┌────────
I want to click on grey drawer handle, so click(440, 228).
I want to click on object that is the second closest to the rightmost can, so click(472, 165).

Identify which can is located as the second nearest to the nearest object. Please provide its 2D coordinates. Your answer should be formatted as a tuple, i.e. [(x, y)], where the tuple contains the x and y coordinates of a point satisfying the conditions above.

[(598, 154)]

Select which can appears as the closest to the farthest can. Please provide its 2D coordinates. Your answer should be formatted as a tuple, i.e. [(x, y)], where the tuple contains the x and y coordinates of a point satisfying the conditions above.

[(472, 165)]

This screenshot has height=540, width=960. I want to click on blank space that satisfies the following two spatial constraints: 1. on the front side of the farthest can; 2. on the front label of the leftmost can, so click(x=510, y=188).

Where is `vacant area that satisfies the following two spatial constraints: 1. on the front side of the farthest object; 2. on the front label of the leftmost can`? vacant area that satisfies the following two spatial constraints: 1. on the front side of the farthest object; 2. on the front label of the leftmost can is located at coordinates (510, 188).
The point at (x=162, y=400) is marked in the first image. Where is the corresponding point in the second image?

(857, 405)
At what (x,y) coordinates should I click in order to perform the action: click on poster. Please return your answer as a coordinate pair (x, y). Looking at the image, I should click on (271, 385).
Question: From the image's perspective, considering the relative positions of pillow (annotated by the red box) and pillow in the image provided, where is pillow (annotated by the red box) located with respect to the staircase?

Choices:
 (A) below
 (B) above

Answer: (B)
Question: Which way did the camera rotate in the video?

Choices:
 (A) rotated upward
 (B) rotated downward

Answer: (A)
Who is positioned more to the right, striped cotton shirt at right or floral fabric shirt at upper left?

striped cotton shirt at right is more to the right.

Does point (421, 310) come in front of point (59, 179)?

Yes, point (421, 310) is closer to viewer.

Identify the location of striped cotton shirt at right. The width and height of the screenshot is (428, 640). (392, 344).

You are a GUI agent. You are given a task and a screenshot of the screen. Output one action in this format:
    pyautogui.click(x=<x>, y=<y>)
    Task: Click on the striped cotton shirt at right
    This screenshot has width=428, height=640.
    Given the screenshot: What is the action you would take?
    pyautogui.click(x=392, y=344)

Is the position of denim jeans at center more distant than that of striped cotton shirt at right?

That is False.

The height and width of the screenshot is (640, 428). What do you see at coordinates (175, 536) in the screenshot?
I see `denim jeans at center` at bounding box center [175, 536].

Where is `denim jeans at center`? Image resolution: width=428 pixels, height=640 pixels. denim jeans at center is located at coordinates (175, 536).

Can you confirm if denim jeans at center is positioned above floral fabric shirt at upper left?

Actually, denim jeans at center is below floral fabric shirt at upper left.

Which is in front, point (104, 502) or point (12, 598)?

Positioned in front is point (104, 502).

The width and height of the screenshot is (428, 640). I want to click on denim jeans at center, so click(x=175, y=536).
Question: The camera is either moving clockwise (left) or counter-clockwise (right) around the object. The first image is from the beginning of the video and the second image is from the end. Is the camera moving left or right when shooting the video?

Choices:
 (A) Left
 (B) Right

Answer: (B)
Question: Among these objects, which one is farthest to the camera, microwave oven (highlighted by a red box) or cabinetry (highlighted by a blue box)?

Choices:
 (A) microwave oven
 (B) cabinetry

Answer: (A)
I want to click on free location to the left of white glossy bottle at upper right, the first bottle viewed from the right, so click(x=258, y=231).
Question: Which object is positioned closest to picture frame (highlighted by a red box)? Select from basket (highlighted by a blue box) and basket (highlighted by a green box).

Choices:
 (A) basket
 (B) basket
└────────
== Exercise directions ==
Copy out all of the lines above without changing a single character.

== Response to the exercise ==
I want to click on grey drawer handle, so click(440, 228).
I want to click on object that is the second closest to the rightmost can, so click(472, 165).

Identify which can is located as the second nearest to the nearest object. Please provide its 2D coordinates. Your answer should be formatted as a tuple, i.e. [(x, y)], where the tuple contains the x and y coordinates of a point satisfying the conditions above.

[(598, 154)]

Select which can appears as the closest to the farthest can. Please provide its 2D coordinates. Your answer should be formatted as a tuple, i.e. [(x, y)], where the tuple contains the x and y coordinates of a point satisfying the conditions above.

[(472, 165)]

This screenshot has height=540, width=960. I want to click on blank space that satisfies the following two spatial constraints: 1. on the front side of the farthest can; 2. on the front label of the leftmost can, so click(x=510, y=188).

Where is `vacant area that satisfies the following two spatial constraints: 1. on the front side of the farthest object; 2. on the front label of the leftmost can`? vacant area that satisfies the following two spatial constraints: 1. on the front side of the farthest object; 2. on the front label of the leftmost can is located at coordinates (510, 188).
The point at (x=162, y=400) is marked in the first image. Where is the corresponding point in the second image?

(857, 405)
At what (x,y) coordinates should I click in order to perform the action: click on poster. Please return your answer as a coordinate pair (x, y). Looking at the image, I should click on (271, 385).
Question: From the image's perspective, considering the relative positions of pillow (annotated by the red box) and pillow in the image provided, where is pillow (annotated by the red box) located with respect to the staircase?

Choices:
 (A) below
 (B) above

Answer: (B)
Question: Which way did the camera rotate in the video?

Choices:
 (A) rotated upward
 (B) rotated downward

Answer: (A)
Who is positioned more to the right, striped cotton shirt at right or floral fabric shirt at upper left?

striped cotton shirt at right is more to the right.

Does point (421, 310) come in front of point (59, 179)?

Yes, point (421, 310) is closer to viewer.

Identify the location of striped cotton shirt at right. The width and height of the screenshot is (428, 640). (392, 344).

You are a GUI agent. You are given a task and a screenshot of the screen. Output one action in this format:
    pyautogui.click(x=<x>, y=<y>)
    Task: Click on the striped cotton shirt at right
    This screenshot has width=428, height=640.
    Given the screenshot: What is the action you would take?
    pyautogui.click(x=392, y=344)

Is the position of denim jeans at center more distant than that of striped cotton shirt at right?

That is False.

The height and width of the screenshot is (640, 428). What do you see at coordinates (175, 536) in the screenshot?
I see `denim jeans at center` at bounding box center [175, 536].

Where is `denim jeans at center`? Image resolution: width=428 pixels, height=640 pixels. denim jeans at center is located at coordinates (175, 536).

Can you confirm if denim jeans at center is positioned above floral fabric shirt at upper left?

Actually, denim jeans at center is below floral fabric shirt at upper left.

Which is in front, point (104, 502) or point (12, 598)?

Positioned in front is point (104, 502).

The width and height of the screenshot is (428, 640). I want to click on denim jeans at center, so click(x=175, y=536).
Question: The camera is either moving clockwise (left) or counter-clockwise (right) around the object. The first image is from the beginning of the video and the second image is from the end. Is the camera moving left or right when shooting the video?

Choices:
 (A) Left
 (B) Right

Answer: (B)
Question: Among these objects, which one is farthest to the camera, microwave oven (highlighted by a red box) or cabinetry (highlighted by a blue box)?

Choices:
 (A) microwave oven
 (B) cabinetry

Answer: (A)
I want to click on free location to the left of white glossy bottle at upper right, the first bottle viewed from the right, so click(x=258, y=231).
Question: Which object is positioned closest to picture frame (highlighted by a red box)? Select from basket (highlighted by a blue box) and basket (highlighted by a green box).

Choices:
 (A) basket
 (B) basket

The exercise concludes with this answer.